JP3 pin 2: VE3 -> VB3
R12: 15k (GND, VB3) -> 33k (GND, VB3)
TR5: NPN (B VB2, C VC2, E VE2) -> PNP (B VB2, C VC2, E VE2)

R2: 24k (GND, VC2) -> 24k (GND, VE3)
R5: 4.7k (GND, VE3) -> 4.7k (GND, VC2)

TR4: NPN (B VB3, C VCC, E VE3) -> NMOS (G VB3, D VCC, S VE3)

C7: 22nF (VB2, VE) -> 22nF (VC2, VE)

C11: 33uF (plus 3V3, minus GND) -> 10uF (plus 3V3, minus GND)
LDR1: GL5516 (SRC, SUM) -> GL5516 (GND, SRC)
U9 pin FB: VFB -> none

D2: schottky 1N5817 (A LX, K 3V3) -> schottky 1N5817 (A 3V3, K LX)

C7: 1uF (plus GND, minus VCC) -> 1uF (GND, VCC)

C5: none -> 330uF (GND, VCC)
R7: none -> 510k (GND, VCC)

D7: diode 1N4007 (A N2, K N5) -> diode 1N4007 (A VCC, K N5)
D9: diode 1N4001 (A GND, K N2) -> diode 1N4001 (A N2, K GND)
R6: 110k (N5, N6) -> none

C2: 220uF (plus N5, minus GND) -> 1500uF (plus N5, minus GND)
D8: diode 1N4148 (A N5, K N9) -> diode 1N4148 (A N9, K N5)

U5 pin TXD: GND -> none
------------------------------------------------
**Directions for this task**
Where a line above includes "plus", copy that line.

**Task solution**
C11: 33uF (plus 3V3, minus GND) -> 10uF (plus 3V3, minus GND)
C7: 1uF (plus GND, minus VCC) -> 1uF (GND, VCC)
C2: 220uF (plus N5, minus GND) -> 1500uF (plus N5, minus GND)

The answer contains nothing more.